Work to be completed ▸ Give back, word for word, the line that contains "(336, 131) = (283, 379): turquoise" and all lines after it in the material, through the last; please include only these.

Given data ▸
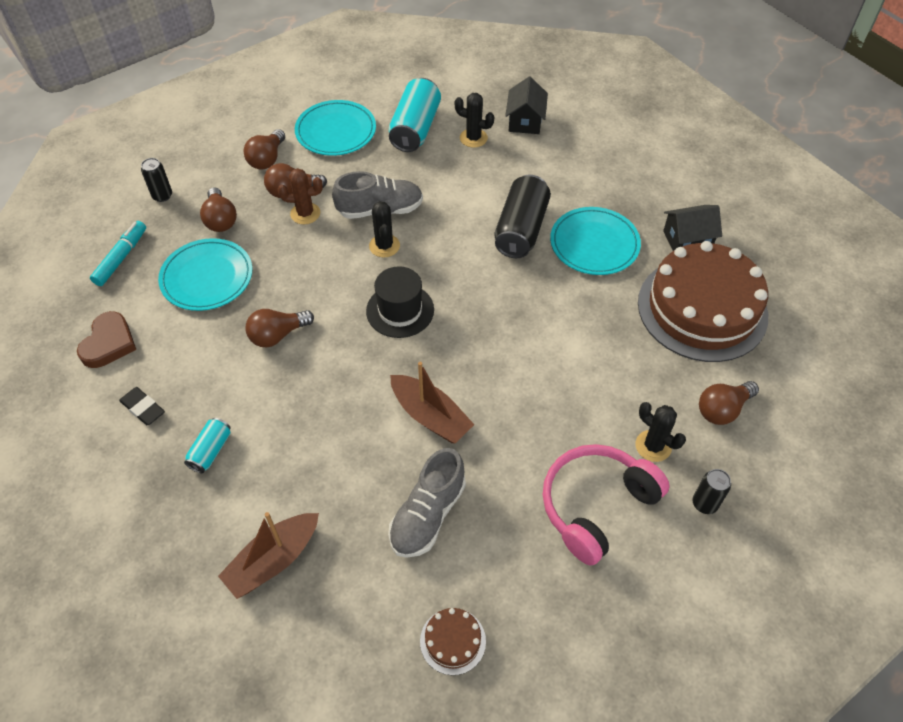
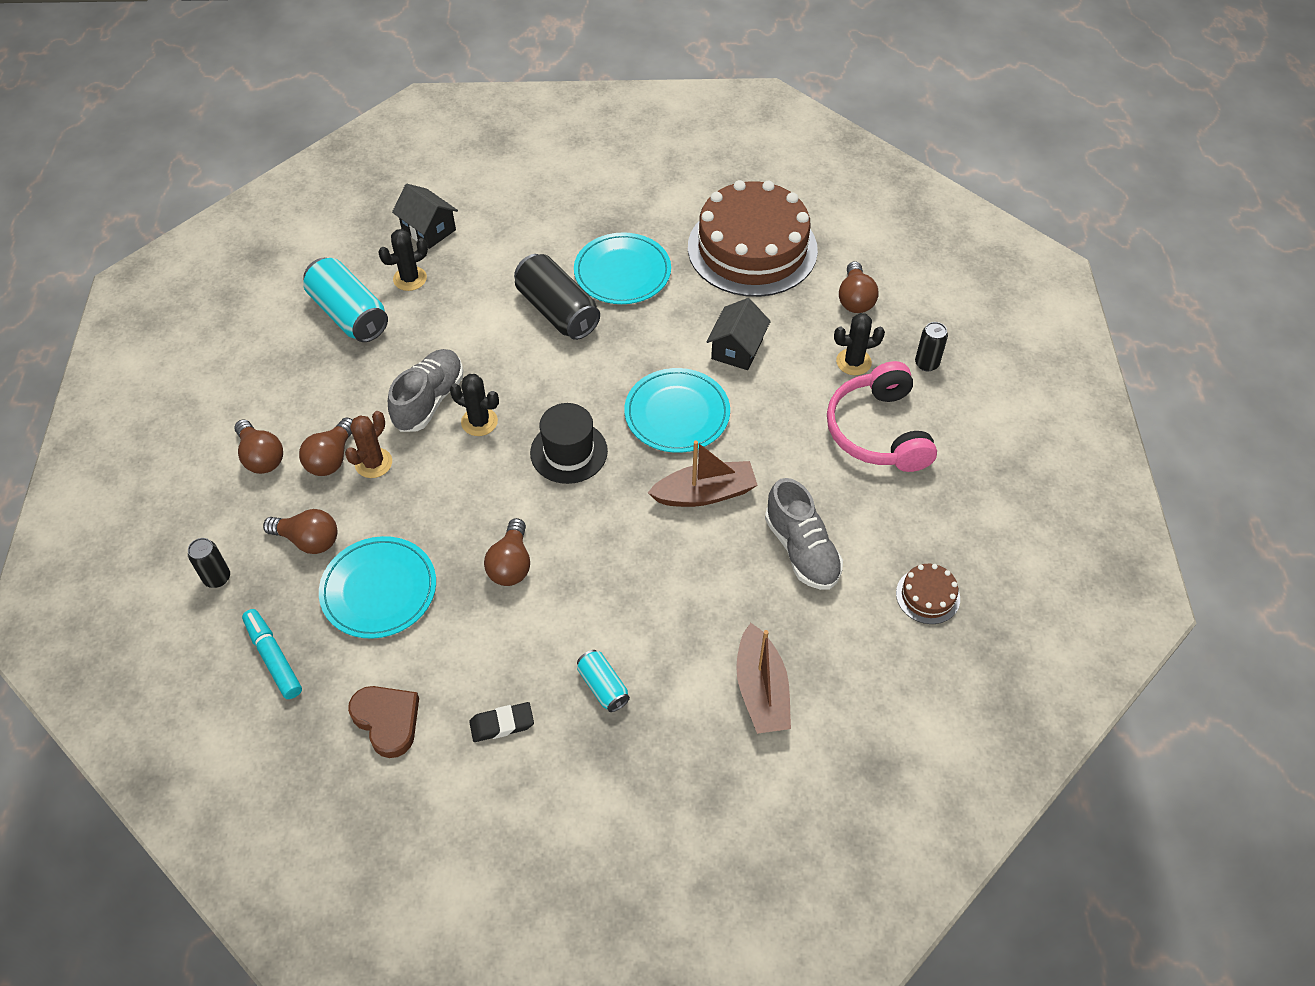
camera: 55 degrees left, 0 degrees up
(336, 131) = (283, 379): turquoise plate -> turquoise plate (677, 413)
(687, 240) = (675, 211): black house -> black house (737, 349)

Expected answer ▸
(336, 131) = (283, 379): turquoise plate -> turquoise plate (677, 413)
(687, 240) = (675, 211): black house -> black house (737, 349)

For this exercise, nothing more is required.